*** Data under study ***

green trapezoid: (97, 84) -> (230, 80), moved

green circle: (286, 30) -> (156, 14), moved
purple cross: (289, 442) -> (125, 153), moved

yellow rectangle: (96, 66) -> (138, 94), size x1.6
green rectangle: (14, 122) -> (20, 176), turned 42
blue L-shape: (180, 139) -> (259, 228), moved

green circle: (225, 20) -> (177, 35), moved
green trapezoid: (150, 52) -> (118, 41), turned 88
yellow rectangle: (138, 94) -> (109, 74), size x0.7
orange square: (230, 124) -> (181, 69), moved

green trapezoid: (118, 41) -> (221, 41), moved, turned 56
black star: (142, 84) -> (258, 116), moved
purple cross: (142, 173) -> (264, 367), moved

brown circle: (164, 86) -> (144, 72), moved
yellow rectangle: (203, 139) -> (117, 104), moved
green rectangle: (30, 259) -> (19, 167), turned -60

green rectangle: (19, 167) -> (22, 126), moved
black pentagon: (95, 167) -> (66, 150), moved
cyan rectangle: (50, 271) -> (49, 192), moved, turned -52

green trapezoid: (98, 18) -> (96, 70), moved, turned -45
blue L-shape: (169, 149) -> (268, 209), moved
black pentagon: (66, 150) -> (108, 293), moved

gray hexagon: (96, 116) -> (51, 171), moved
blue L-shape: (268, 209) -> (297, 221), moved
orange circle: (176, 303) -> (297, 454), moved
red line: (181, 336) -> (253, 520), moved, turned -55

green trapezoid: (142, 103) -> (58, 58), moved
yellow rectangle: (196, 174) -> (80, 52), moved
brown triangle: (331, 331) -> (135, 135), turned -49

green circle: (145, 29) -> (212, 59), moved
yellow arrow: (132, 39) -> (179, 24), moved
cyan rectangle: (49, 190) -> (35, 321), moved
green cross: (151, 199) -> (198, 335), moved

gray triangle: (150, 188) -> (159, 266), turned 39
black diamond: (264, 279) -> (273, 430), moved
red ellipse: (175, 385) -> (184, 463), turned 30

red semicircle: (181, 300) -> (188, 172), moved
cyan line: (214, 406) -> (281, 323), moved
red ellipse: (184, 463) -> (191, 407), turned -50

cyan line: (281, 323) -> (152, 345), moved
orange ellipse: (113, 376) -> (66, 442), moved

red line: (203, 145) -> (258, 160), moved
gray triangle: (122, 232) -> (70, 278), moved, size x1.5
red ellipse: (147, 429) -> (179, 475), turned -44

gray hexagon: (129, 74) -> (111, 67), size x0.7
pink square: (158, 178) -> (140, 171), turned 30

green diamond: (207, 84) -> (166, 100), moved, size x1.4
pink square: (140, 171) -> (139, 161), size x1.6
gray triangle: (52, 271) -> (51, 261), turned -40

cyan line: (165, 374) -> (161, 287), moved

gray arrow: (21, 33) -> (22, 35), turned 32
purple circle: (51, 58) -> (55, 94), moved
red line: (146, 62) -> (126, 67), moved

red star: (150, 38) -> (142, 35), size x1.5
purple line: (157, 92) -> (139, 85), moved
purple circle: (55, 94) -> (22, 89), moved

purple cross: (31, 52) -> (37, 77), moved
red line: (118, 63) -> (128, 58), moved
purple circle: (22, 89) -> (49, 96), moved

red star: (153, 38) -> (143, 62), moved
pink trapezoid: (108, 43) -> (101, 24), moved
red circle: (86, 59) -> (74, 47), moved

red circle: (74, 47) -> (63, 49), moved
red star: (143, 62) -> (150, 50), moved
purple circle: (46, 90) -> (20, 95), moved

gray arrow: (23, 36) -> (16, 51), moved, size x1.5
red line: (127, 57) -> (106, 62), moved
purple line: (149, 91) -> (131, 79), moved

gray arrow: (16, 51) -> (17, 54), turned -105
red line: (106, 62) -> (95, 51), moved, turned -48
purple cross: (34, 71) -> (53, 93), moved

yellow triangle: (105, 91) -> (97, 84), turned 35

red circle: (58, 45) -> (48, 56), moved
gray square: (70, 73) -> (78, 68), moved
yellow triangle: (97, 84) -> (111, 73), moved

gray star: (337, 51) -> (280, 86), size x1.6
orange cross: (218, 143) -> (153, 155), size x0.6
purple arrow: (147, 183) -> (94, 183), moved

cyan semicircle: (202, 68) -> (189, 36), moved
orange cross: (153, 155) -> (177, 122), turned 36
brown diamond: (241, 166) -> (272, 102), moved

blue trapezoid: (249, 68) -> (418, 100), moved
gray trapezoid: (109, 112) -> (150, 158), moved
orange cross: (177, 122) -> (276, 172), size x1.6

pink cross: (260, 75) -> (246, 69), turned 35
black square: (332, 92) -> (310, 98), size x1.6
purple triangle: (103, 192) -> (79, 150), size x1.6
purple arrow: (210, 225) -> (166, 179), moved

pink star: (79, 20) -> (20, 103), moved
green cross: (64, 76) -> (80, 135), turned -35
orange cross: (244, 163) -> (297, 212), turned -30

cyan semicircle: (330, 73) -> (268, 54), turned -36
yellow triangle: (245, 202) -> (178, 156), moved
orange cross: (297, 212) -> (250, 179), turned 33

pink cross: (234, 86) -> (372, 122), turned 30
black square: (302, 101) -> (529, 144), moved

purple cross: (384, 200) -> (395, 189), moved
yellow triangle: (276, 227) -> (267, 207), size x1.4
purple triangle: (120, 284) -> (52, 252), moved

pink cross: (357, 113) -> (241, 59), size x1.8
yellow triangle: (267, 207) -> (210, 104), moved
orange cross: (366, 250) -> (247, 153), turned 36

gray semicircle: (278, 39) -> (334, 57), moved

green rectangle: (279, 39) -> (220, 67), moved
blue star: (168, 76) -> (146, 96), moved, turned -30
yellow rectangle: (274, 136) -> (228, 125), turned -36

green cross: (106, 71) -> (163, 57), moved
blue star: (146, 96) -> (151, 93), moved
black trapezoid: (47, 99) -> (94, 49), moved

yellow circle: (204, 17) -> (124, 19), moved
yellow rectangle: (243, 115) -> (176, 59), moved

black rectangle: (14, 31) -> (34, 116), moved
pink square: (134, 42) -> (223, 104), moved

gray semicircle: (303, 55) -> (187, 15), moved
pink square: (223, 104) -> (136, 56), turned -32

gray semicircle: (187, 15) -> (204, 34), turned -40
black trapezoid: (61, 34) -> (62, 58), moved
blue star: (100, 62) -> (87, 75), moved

*** End of Data under study ***

(Assigned task)
From the listing above, pick out every line containing "trapezoid".

(Finished task)
green trapezoid: (97, 84) -> (230, 80), moved
green trapezoid: (150, 52) -> (118, 41), turned 88
green trapezoid: (118, 41) -> (221, 41), moved, turned 56
green trapezoid: (98, 18) -> (96, 70), moved, turned -45
green trapezoid: (142, 103) -> (58, 58), moved
pink trapezoid: (108, 43) -> (101, 24), moved
blue trapezoid: (249, 68) -> (418, 100), moved
gray trapezoid: (109, 112) -> (150, 158), moved
black trapezoid: (47, 99) -> (94, 49), moved
black trapezoid: (61, 34) -> (62, 58), moved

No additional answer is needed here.